REQUIRED ACTION >> Find the line with "blue book: 0 -> 3". Repeat it and each line after it, exactly, down to the end of the records below.

==== EXERCISE MATERIAL ====

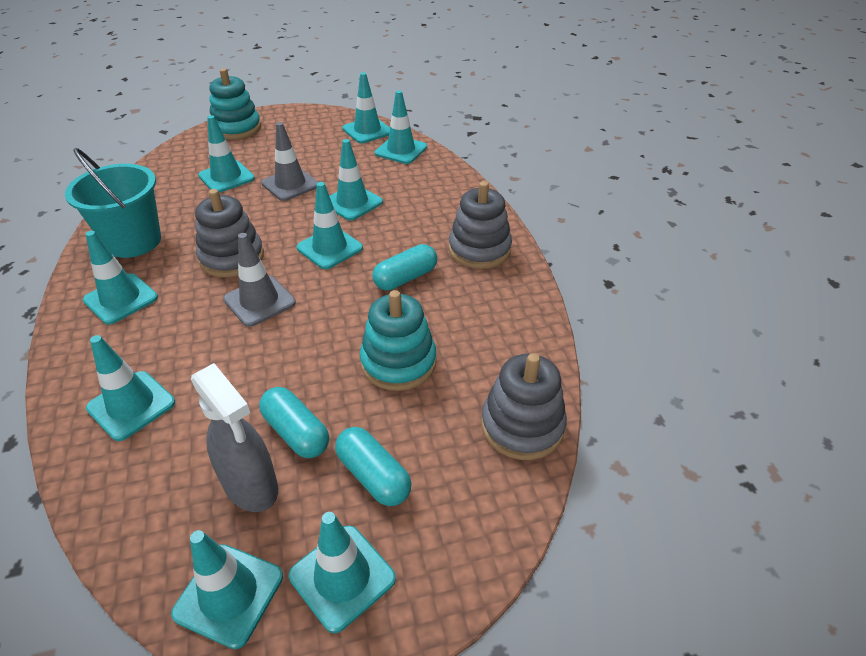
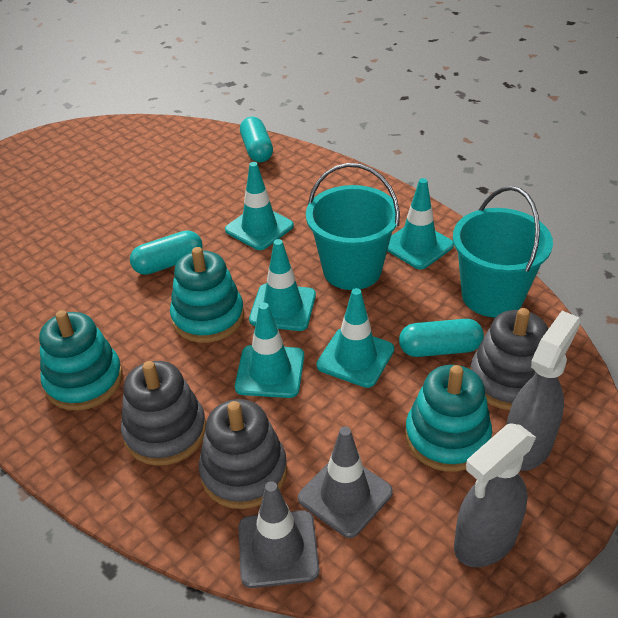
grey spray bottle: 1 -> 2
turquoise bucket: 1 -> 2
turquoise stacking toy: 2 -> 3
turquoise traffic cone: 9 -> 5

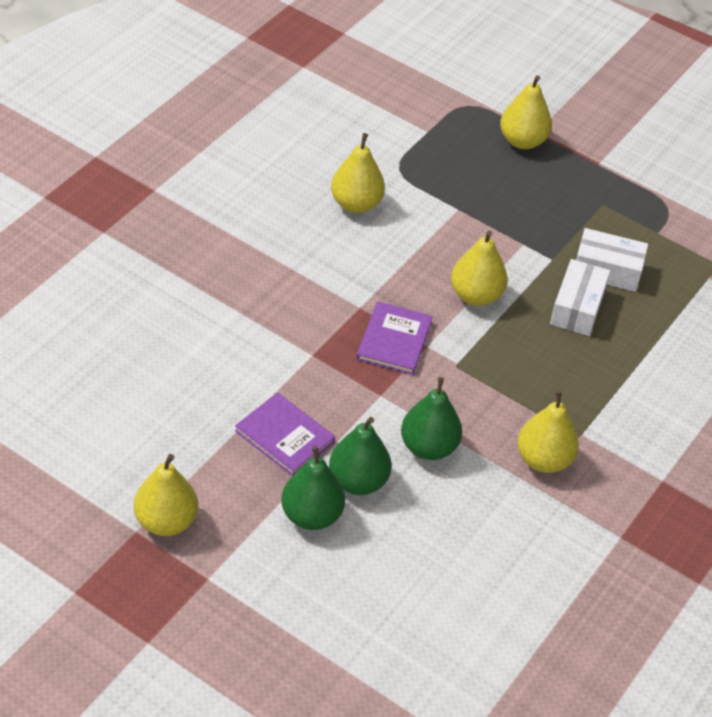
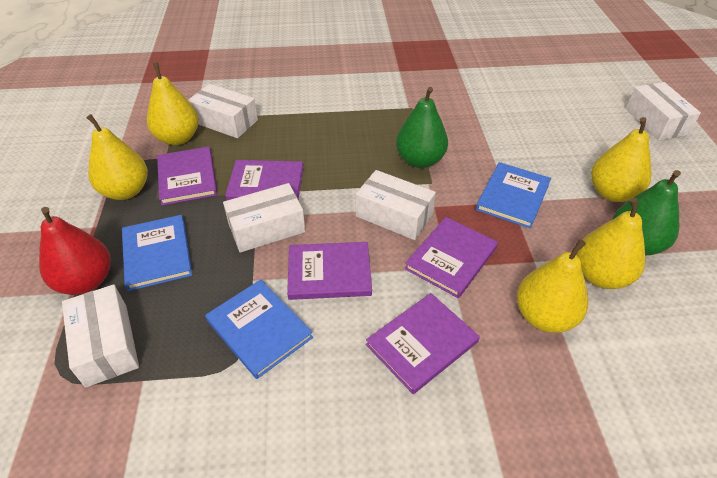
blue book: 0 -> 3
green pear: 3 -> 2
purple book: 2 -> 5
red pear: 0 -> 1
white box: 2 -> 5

====

RESULT OF THIS EXERCISE >>
blue book: 0 -> 3
green pear: 3 -> 2
purple book: 2 -> 5
red pear: 0 -> 1
white box: 2 -> 5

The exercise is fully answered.